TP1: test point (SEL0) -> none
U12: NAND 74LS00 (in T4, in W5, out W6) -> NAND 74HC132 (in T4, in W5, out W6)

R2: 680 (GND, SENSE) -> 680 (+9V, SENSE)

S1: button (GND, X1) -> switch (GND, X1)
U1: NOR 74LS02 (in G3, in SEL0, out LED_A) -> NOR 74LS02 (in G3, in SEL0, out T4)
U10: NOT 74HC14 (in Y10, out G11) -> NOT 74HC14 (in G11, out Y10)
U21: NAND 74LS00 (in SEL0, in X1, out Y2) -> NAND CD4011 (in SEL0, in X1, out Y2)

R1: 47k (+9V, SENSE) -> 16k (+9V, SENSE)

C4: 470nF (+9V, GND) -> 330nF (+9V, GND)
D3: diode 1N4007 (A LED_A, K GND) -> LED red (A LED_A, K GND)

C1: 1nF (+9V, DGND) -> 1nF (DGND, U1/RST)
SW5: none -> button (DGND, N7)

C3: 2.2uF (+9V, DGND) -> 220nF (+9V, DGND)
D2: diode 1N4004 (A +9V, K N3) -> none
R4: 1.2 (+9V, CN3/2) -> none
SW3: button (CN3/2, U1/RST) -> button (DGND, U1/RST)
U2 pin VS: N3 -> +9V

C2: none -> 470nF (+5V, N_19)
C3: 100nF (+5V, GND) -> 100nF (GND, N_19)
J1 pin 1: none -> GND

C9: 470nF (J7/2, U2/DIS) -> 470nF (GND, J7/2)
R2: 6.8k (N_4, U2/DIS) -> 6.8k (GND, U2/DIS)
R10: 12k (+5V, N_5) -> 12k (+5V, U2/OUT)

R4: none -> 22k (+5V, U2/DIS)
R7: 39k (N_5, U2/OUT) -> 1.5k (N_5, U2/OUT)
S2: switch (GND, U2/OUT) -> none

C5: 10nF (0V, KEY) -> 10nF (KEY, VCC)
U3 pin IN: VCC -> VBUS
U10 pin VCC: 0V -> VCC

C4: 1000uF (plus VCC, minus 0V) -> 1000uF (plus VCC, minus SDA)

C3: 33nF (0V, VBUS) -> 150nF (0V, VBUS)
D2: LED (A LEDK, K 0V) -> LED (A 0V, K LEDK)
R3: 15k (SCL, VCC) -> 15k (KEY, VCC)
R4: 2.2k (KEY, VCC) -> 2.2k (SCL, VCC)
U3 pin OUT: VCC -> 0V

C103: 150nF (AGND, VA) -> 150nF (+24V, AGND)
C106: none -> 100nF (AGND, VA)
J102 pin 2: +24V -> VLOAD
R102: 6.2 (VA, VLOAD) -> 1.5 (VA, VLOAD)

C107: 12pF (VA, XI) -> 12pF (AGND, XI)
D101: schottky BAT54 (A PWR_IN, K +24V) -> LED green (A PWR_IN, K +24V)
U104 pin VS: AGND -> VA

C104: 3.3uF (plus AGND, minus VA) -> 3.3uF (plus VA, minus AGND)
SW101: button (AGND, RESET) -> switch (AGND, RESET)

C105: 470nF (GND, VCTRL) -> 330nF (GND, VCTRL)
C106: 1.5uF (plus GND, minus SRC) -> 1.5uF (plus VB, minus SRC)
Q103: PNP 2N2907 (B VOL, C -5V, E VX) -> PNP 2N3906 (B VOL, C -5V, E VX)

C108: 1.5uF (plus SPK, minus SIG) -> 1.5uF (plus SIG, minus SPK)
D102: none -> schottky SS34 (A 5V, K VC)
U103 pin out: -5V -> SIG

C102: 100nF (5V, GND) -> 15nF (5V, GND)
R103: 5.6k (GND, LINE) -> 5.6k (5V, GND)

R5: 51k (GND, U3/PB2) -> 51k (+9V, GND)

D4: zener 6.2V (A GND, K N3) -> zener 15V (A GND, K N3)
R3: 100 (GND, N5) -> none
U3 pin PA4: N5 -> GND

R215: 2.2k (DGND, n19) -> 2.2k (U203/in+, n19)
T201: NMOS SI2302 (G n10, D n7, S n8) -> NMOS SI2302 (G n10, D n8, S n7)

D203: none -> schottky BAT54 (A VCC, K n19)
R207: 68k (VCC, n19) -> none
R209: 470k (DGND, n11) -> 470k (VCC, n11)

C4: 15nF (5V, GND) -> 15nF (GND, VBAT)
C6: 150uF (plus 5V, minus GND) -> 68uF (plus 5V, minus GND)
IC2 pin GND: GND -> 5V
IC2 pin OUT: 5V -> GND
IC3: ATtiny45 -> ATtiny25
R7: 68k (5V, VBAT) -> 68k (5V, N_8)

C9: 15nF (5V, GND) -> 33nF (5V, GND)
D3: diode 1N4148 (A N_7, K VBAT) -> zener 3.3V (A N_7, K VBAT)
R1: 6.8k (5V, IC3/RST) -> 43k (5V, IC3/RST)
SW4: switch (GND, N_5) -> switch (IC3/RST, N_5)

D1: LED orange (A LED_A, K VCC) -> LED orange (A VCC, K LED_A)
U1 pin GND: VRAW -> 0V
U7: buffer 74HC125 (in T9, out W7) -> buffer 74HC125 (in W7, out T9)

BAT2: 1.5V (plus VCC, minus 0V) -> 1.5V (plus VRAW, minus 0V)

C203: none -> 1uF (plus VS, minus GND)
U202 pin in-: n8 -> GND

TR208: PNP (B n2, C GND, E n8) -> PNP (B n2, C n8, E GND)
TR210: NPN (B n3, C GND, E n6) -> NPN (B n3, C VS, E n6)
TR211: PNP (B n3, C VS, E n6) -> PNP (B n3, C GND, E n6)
# # # #
WHAT THIS TASK INVOLVES. Of all the entries above, retype exactly the lines from the line with "D101: schottky BAT54" to the line with "C4: 15nF (5V, GND) -> 15nF (GND, VBAT)", both included, and no others.

RESULT.
D101: schottky BAT54 (A PWR_IN, K +24V) -> LED green (A PWR_IN, K +24V)
U104 pin VS: AGND -> VA

C104: 3.3uF (plus AGND, minus VA) -> 3.3uF (plus VA, minus AGND)
SW101: button (AGND, RESET) -> switch (AGND, RESET)

C105: 470nF (GND, VCTRL) -> 330nF (GND, VCTRL)
C106: 1.5uF (plus GND, minus SRC) -> 1.5uF (plus VB, minus SRC)
Q103: PNP 2N2907 (B VOL, C -5V, E VX) -> PNP 2N3906 (B VOL, C -5V, E VX)

C108: 1.5uF (plus SPK, minus SIG) -> 1.5uF (plus SIG, minus SPK)
D102: none -> schottky SS34 (A 5V, K VC)
U103 pin out: -5V -> SIG

C102: 100nF (5V, GND) -> 15nF (5V, GND)
R103: 5.6k (GND, LINE) -> 5.6k (5V, GND)

R5: 51k (GND, U3/PB2) -> 51k (+9V, GND)

D4: zener 6.2V (A GND, K N3) -> zener 15V (A GND, K N3)
R3: 100 (GND, N5) -> none
U3 pin PA4: N5 -> GND

R215: 2.2k (DGND, n19) -> 2.2k (U203/in+, n19)
T201: NMOS SI2302 (G n10, D n7, S n8) -> NMOS SI2302 (G n10, D n8, S n7)

D203: none -> schottky BAT54 (A VCC, K n19)
R207: 68k (VCC, n19) -> none
R209: 470k (DGND, n11) -> 470k (VCC, n11)

C4: 15nF (5V, GND) -> 15nF (GND, VBAT)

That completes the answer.